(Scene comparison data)
★ ★ ★ ★ ★
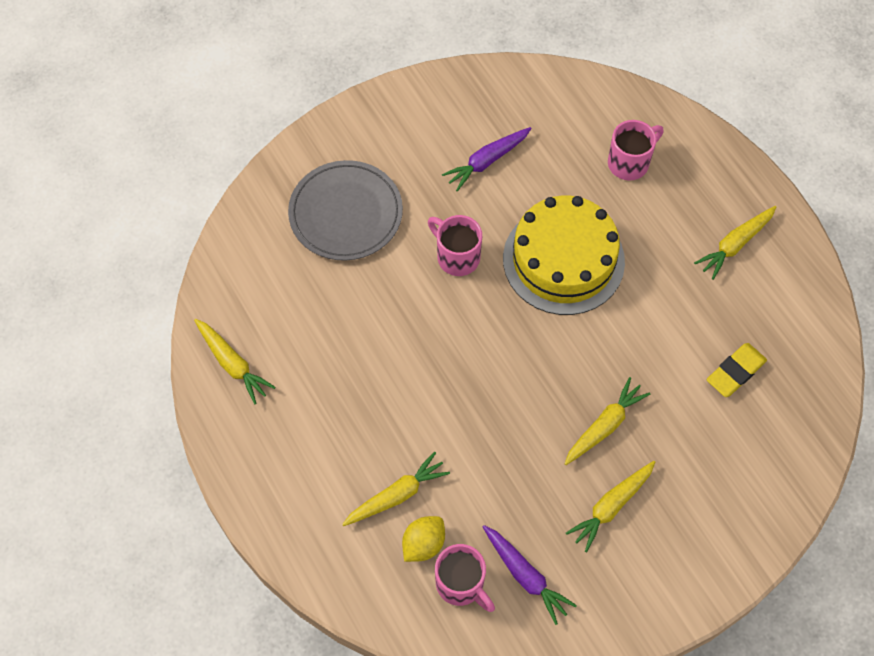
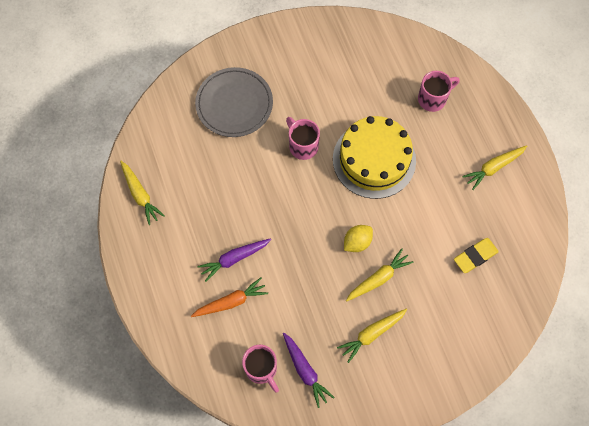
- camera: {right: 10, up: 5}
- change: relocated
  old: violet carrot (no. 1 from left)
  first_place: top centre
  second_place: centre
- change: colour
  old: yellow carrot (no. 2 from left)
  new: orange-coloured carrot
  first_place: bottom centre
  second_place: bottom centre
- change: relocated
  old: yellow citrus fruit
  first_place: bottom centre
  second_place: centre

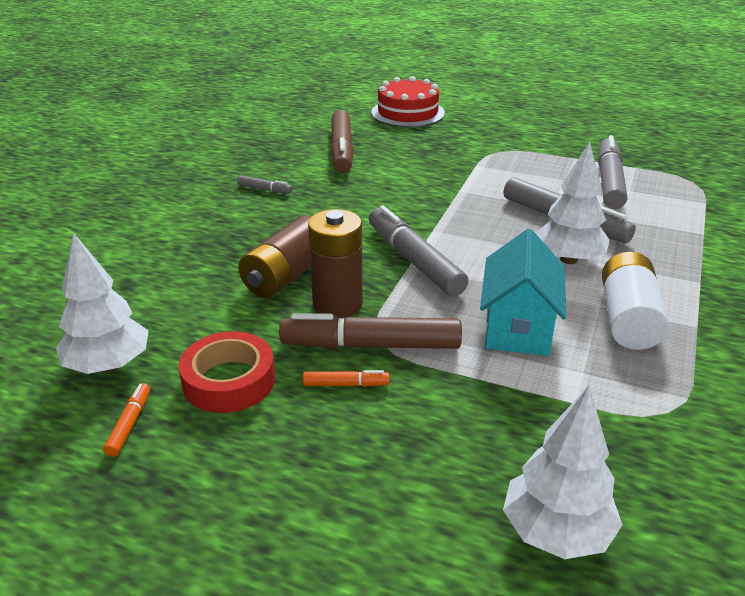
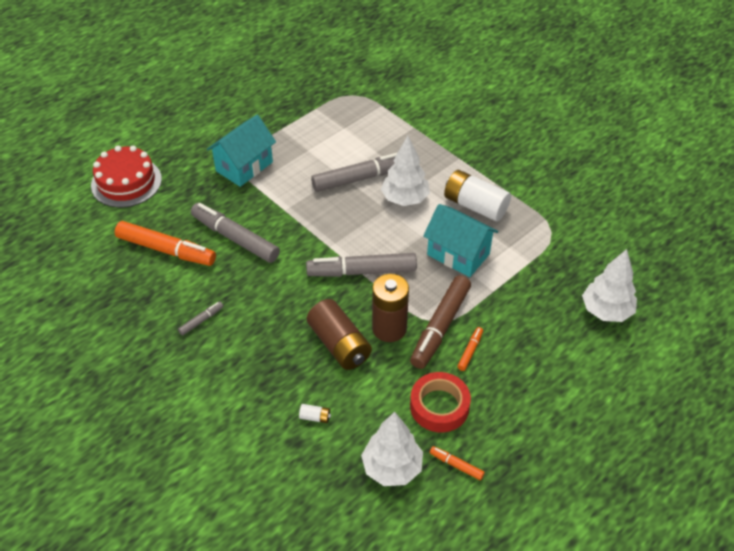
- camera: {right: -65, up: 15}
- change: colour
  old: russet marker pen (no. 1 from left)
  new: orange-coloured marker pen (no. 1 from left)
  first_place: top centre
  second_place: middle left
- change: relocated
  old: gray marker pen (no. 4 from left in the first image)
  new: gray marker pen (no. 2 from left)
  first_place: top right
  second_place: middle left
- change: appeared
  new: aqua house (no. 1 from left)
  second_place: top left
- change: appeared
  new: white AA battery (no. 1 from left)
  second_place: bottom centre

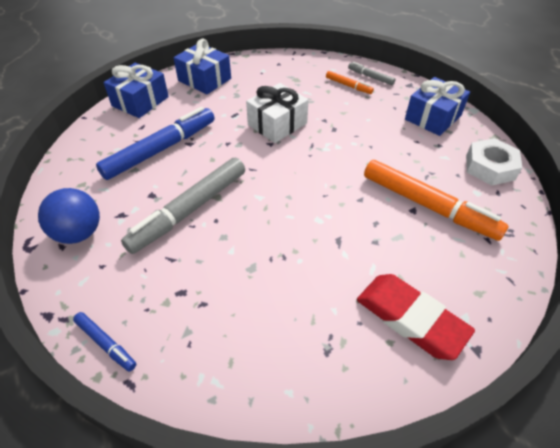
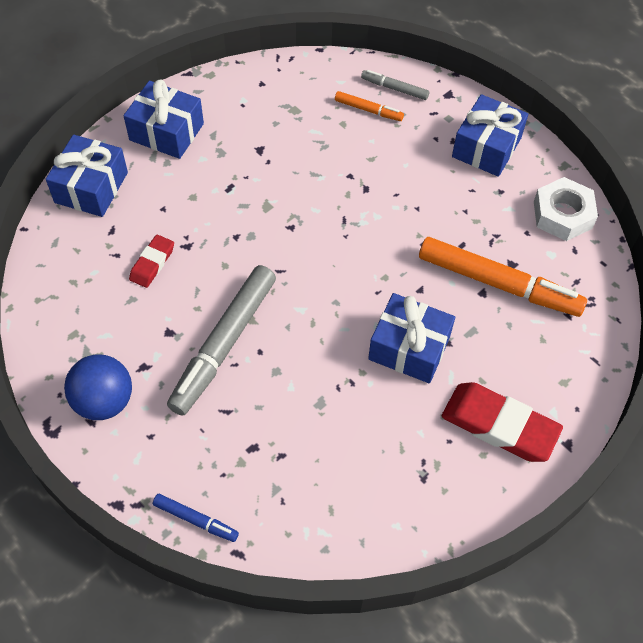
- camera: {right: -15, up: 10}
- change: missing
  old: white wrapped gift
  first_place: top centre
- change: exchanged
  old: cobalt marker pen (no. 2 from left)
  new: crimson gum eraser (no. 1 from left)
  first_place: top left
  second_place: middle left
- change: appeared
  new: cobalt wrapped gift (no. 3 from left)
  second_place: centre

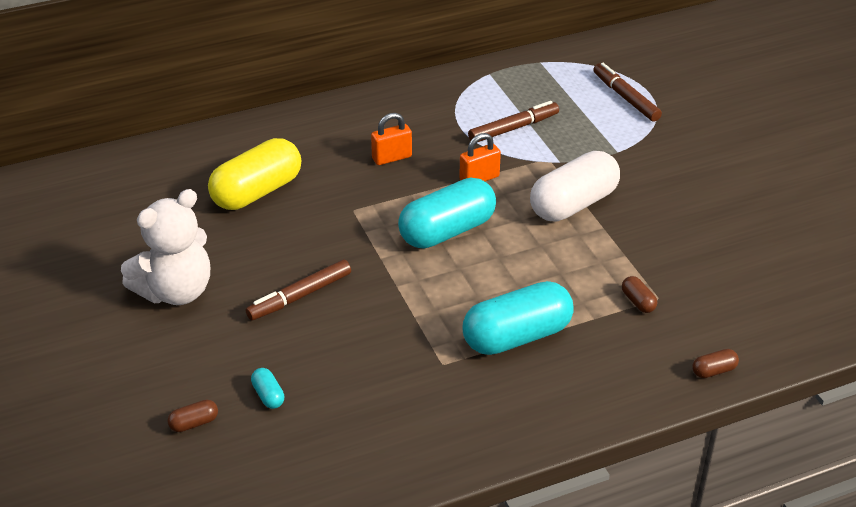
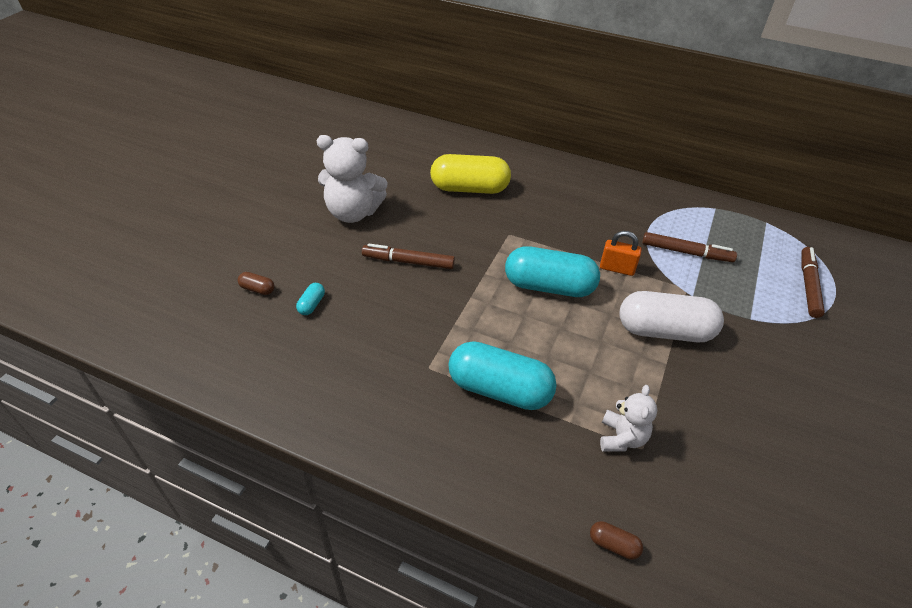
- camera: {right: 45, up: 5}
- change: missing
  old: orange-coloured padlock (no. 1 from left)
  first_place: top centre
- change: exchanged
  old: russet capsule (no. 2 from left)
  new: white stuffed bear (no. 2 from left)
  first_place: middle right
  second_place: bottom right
★ ★ ★ ★ ★
◆ REQUIRED ACTION ◆
In the entries above, identify every line with the string "russet".

◆ YOUR SOLUTION ◆
  old: russet marker pen (no. 1 from left)
  old: russet capsule (no. 2 from left)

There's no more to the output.